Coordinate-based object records
++++

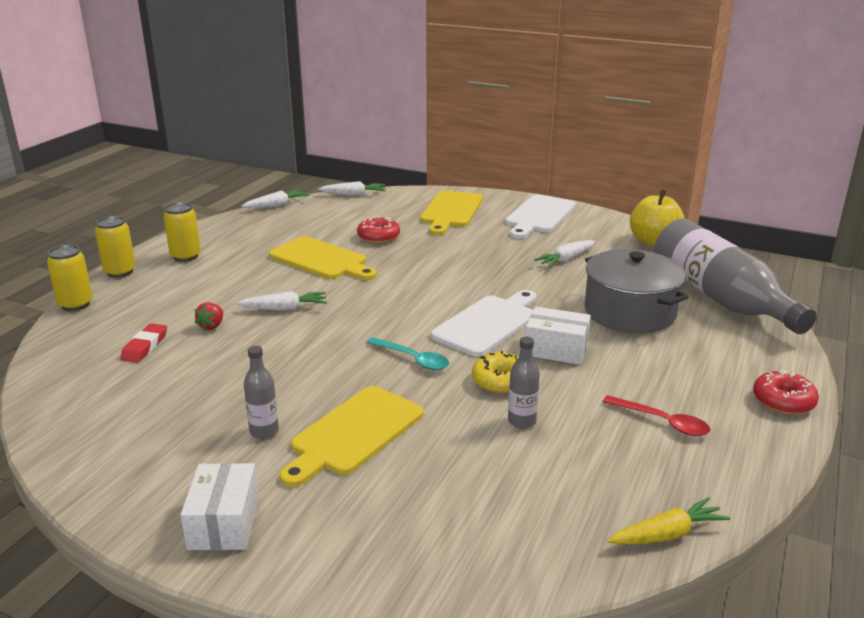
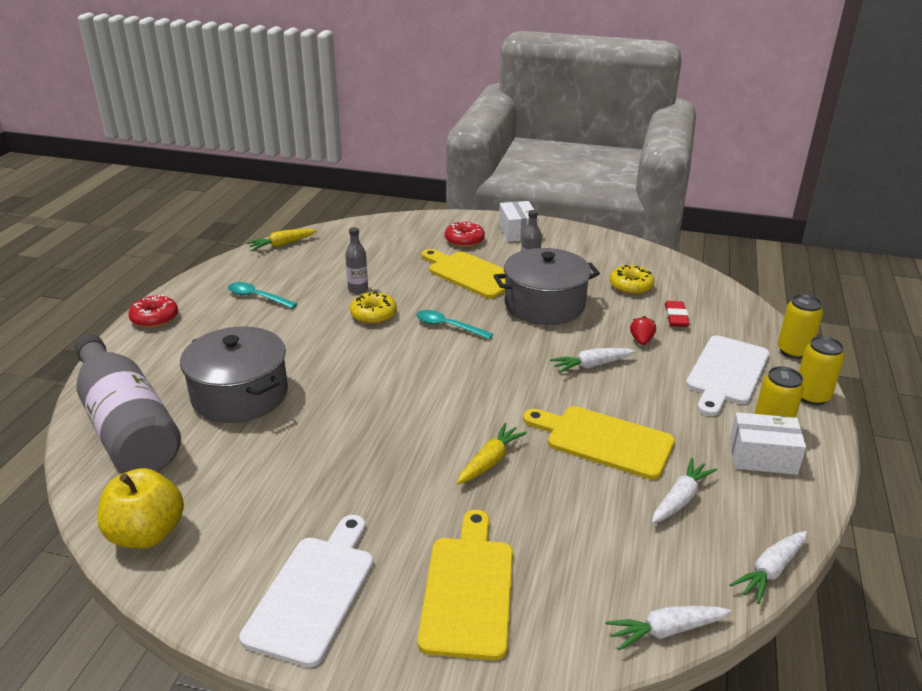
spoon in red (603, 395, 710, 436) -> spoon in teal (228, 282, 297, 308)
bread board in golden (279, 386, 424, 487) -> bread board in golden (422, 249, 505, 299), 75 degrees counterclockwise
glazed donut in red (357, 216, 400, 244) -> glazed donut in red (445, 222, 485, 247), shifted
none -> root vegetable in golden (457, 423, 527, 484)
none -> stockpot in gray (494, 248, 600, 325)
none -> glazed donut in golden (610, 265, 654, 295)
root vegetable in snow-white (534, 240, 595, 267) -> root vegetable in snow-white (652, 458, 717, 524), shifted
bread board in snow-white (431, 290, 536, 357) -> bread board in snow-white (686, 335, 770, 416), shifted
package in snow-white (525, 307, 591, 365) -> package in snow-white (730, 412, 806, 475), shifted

++++

Required work — Once the images are removed, print the remaining data exactly as it appears above.

Your response —
spoon in red (603, 395, 710, 436) -> spoon in teal (228, 282, 297, 308)
bread board in golden (279, 386, 424, 487) -> bread board in golden (422, 249, 505, 299), 75 degrees counterclockwise
glazed donut in red (357, 216, 400, 244) -> glazed donut in red (445, 222, 485, 247), shifted
none -> root vegetable in golden (457, 423, 527, 484)
none -> stockpot in gray (494, 248, 600, 325)
none -> glazed donut in golden (610, 265, 654, 295)
root vegetable in snow-white (534, 240, 595, 267) -> root vegetable in snow-white (652, 458, 717, 524), shifted
bread board in snow-white (431, 290, 536, 357) -> bread board in snow-white (686, 335, 770, 416), shifted
package in snow-white (525, 307, 591, 365) -> package in snow-white (730, 412, 806, 475), shifted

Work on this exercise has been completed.